* **Work request**
The result should be an exact copy of the lines from the one with "white mouse: 4 -> 3" through the last line of the data below, both included.
*** Dataset content ***
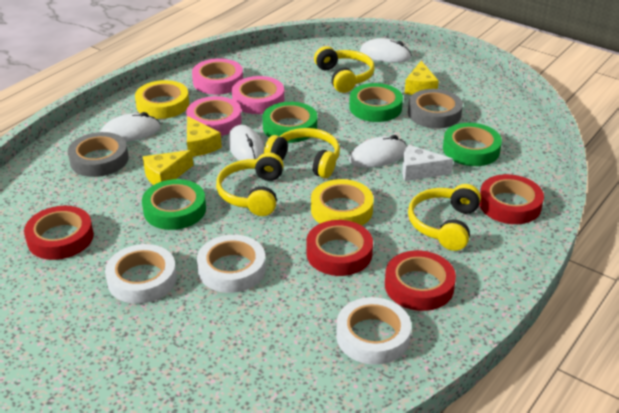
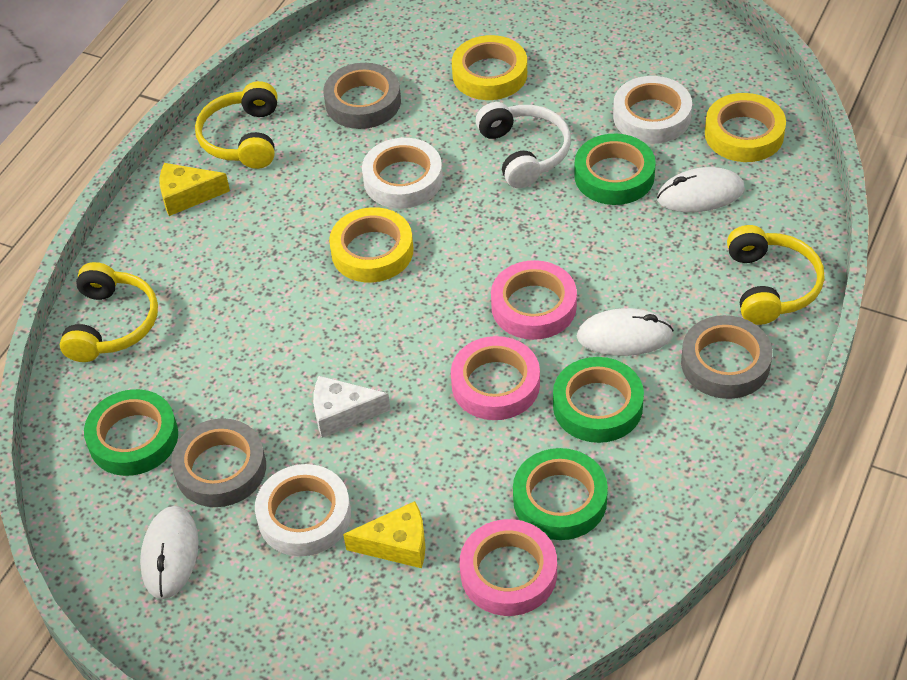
grey tape: 2 -> 3
red tape: 4 -> 0
white headphones: 0 -> 1
white mouse: 4 -> 3
yellow cheese: 3 -> 2
yellow headphones: 4 -> 3
yellow tape: 2 -> 3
***
* **Worked solution**
white mouse: 4 -> 3
yellow cheese: 3 -> 2
yellow headphones: 4 -> 3
yellow tape: 2 -> 3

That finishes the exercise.